§ DATA SHOWN:
== == ==

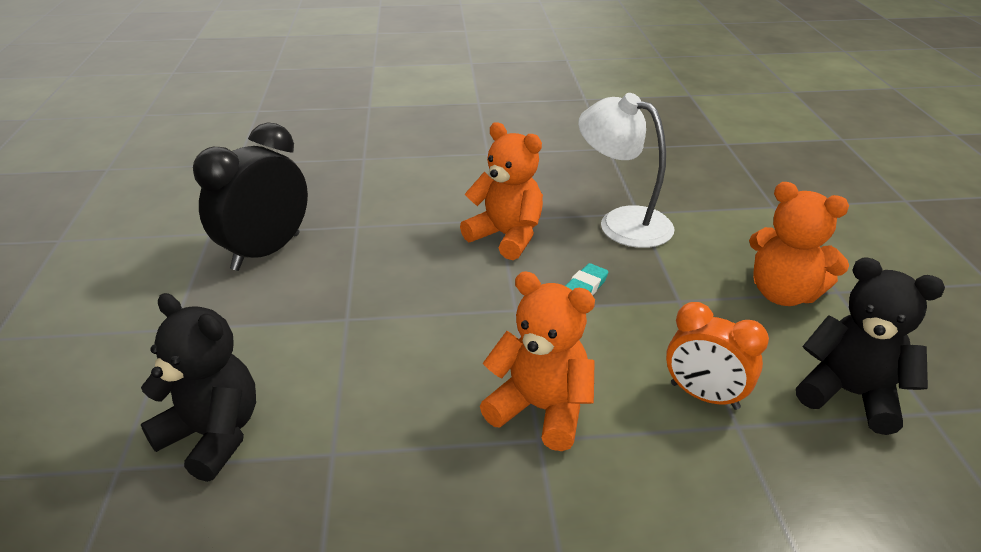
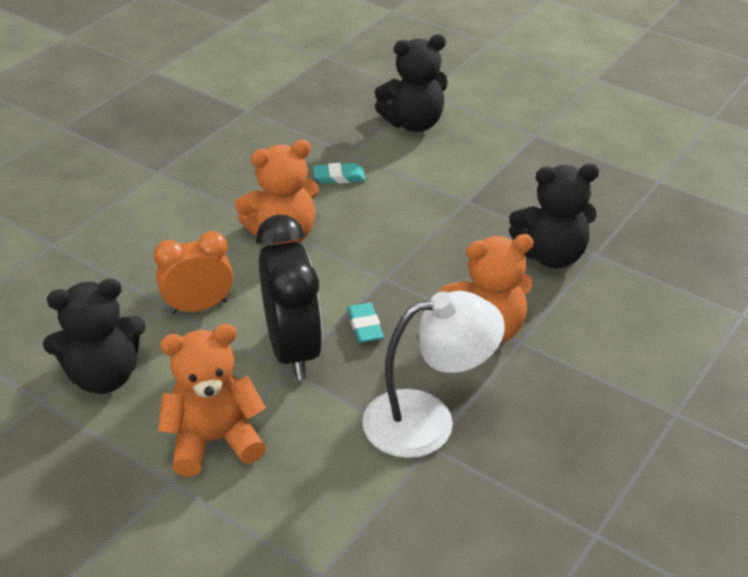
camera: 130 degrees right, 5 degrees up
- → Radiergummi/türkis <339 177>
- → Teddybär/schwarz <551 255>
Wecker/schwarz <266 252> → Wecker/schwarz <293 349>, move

== == ==

§ ABOUT THIS EXERCISE: Whenever a line of the data includes "schwarz", copy that line.

§ EXERCISE RESPONSE:
- → Teddybär/schwarz <551 255>
Wecker/schwarz <266 252> → Wecker/schwarz <293 349>, move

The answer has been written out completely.